Work to be completed:
Every line of the records below that holds the word "degrees" belongs in the answer.

-- Data extracts follows --

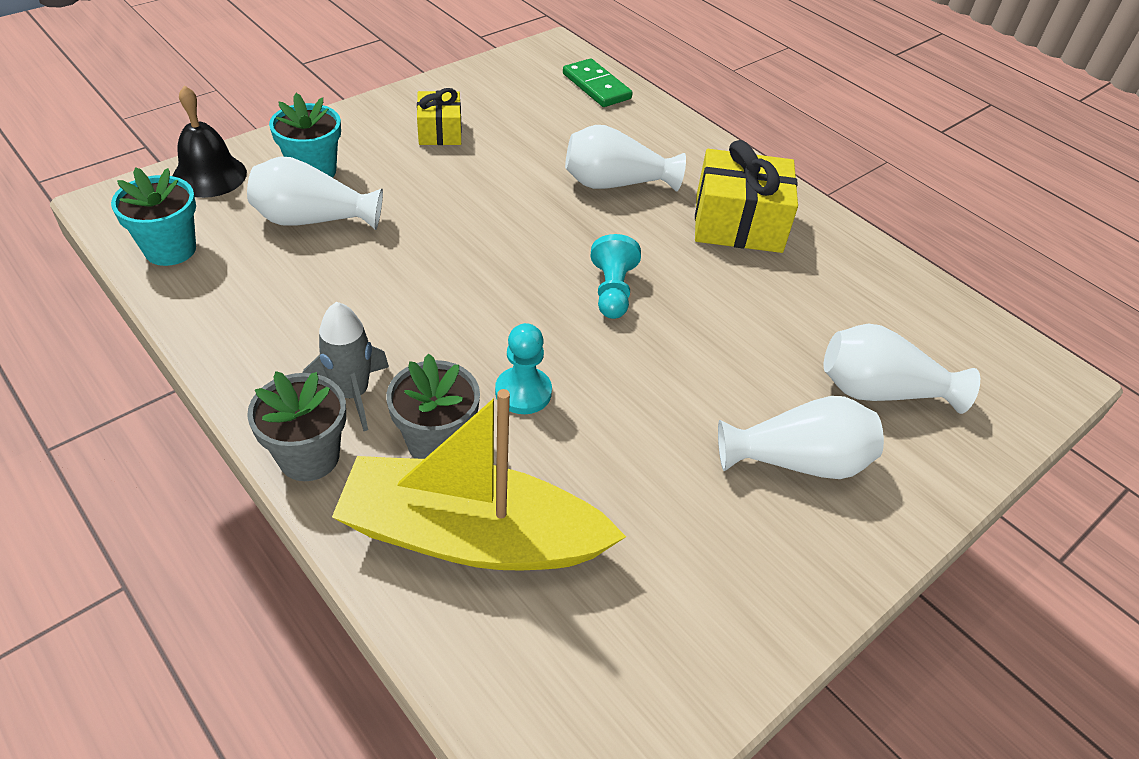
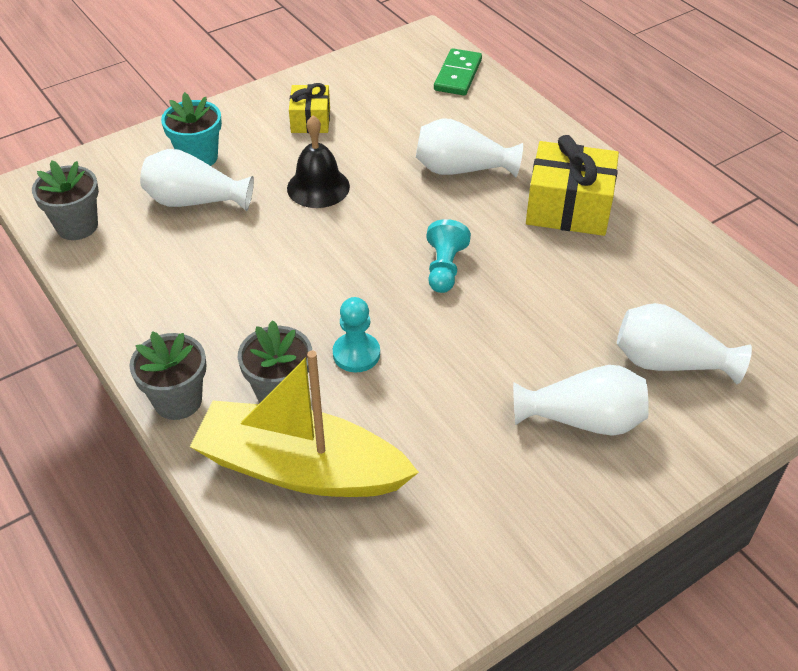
camera: 10 degrees right, 0 degrees up
(170, 249) = (77, 226): turquoise flower pot -> grey flower pot
(209, 175) = (111, 161): black bell -> black bell (318, 187)
(352, 394) = (216, 351): grey rocket -> none
(596, 86) = (458, 75): green domino -> green domino turned 45 degrees clockwise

-- Data extracts concluded --

Written answer:
camera: 10 degrees right, 0 degrees up
(596, 86) = (458, 75): green domino -> green domino turned 45 degrees clockwise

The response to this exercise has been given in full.